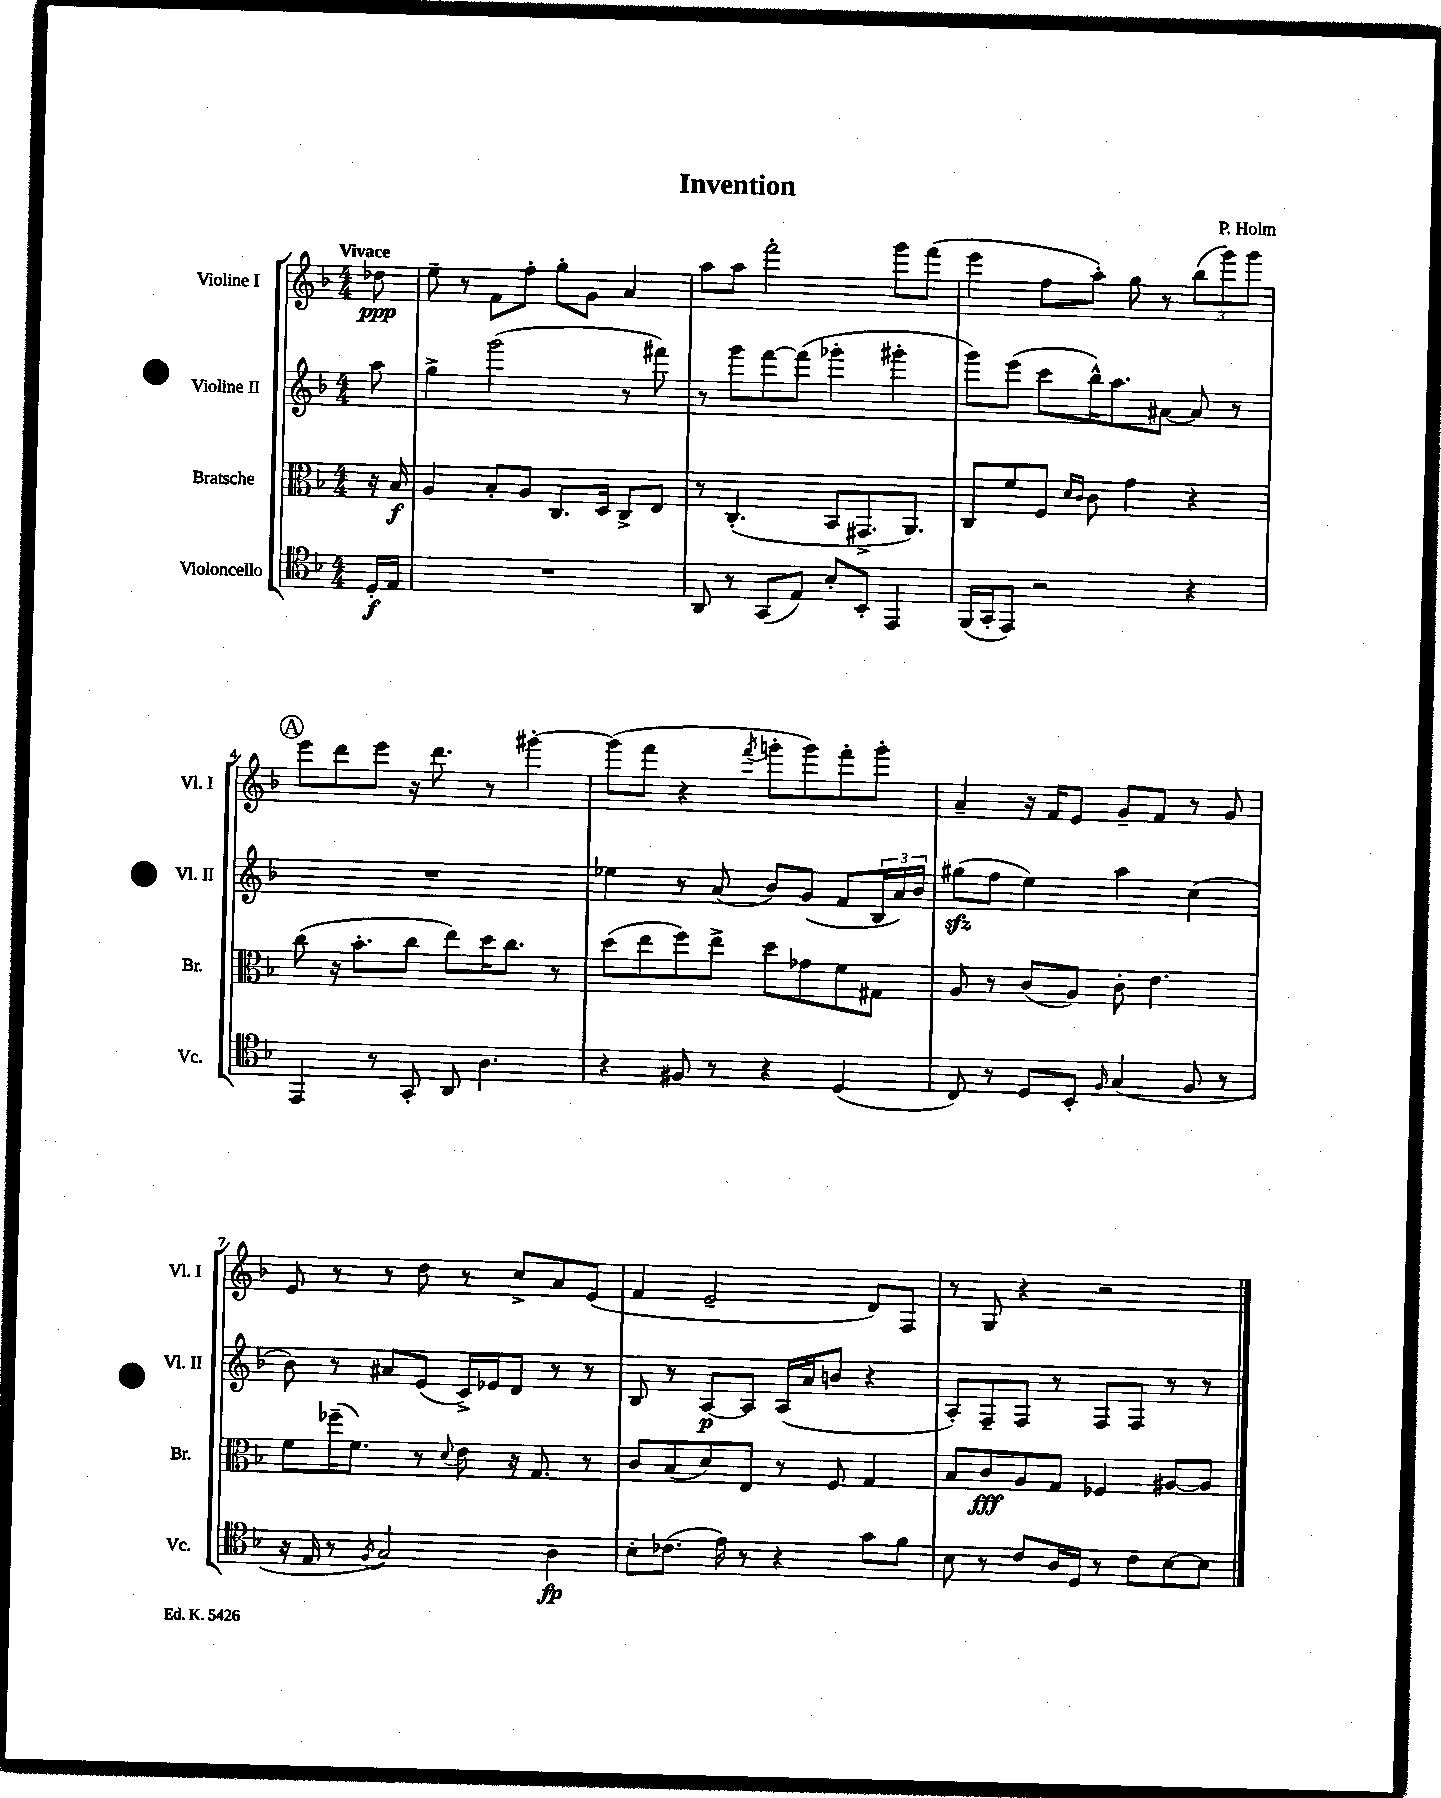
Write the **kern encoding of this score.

**kern	**kern	**kern	**kern
*staff4	*staff3	*staff2	*staff1
*clefC4	*clefC3	*clefG2	*clefG2
*k[b-]	*k[b-]	*k[b-]	*k[b-]
*M4/4	*M4/4	*M4/4	*M4/4
16D'	16r	8aa	8dd-
16E	16B-	.	.
=	=	=	=
1r	4A	4gg^	8ee~
.	.	.	8r
.	8B-'	(2ggg	8f
.	8A	.	8ff'
.	8.C	.	8gg'
.	.	.	8g
.	16D	.	.
.	8C^	8r	4a
.	8E	8fff#)	.
=	=	=	=
8AA	8r	8r	8aa
8r	(4.C'	8ggg	8aa
(8GG	.	[8fff	2fff'
8E)	.	(8fff]	.
8B-'	8BB-	4ggg-'	.
8BB-'	8.GG#^	.	.
4EE	.	4ggg#'	8ggg
.	8.AA)	.	.
.	.	.	(8fff
=	=	=	=
(16FF	8C	8ggg)	4eee
16GG'	.	.	.
8EE)	8f	(8eee	.
2r	8F	8ccc	8ff
.	16qqd	.	.
.	16qqc	.	.
.	8c	16bb-^^)	8aa')
.	.	8.aa	.
.	4g	.	8gg
.	.	[8a#	8r
4r	4r	8a#]	(12bb-
.	.	.	12ggg)
.	.	8r	.
.	.	.	12ggg
=	=	=	=
4EE	(8cc	1r	8eee
.	16r	.	8ddd
.	8.b-'	.	.
8r	.	.	8eee
8GG'	8cc	.	16r
.	.	.	8.ddd
8AA	8ee)	.	.
4.A	16dd	.	8r
.	8.cc	.	.
.	.	.	[4ggg#'
.	8r	.	.
=	=	=	=
4r	(8dd	4ee-	(8ggg#]
.	8ee	.	8fff
8F#	8ff)	8r	4r
8r	8ee^	(8a	.
.	.	.	8qfff
4r	8dd	8b-)	8ggg'
.	8g-	(8g	8ggg)
(4D	8f	8f	8fff'
.	8G#	24B-	8ggg'
.	.	24a)	.
.	.	24b-	.
=	=	=	=
8C)	8A	(8gg#	4a~
8r	8r	8ff	.
8D	(8c	4ee)	16r
.	.	.	16f
8BB-'	8A)	.	8e
16qqF	.	.	.
(4G	8c'	4aa	8g~
.	4.e	.	8f
8F	.	(4cc	8r
8r	.	.	8g
=	=	=	=
16r	8f	8b-)	8e
16E	.	.	.
8r	(16ff-~	8r	8r
.	8.f)	.	.
8qF	.	.	.
2G)	.	8a#	8r
.	8r	(8e	8dd
.	8qqd	.	.
.	8e	16c^)	8r
.	.	16e-	.
.	16r	8d	8cc^
.	8.G	.	.
4A	.	8r	8a
.	8r	8r	(8e
=	=	=	=
8B-'	8c	8B-	4f
(8.c-	(8B-	8r	.
.	8d)	[8A	2e~
16e)	.	.	.
8r	8E	8A]	.
4r	8r	(16A	.
.	.	16a	.
.	8F	8b	.
8g	4G	4r	8d)
8f	.	.	8F
=	=	=	=
8B-	8B-	8A')	8r
8r	8c	8F~	8G
8c	8A	8F	4r
16A	8G	8r	.
16D	.	.	.
8r	4F-	8F	2r
8c	.	8F	.
[8B-	[8A#	8r	.
8B-]	8A#]	8r	.
==	==	==	==
*-	*-	*-	*-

━━━━━━

§ What you need to do
Gather every line of the listing above that contains the string "kern", and reproduce each one in full.

§ Task result
Write the **kern encoding of this score.
**kern	**kern	**kern	**kern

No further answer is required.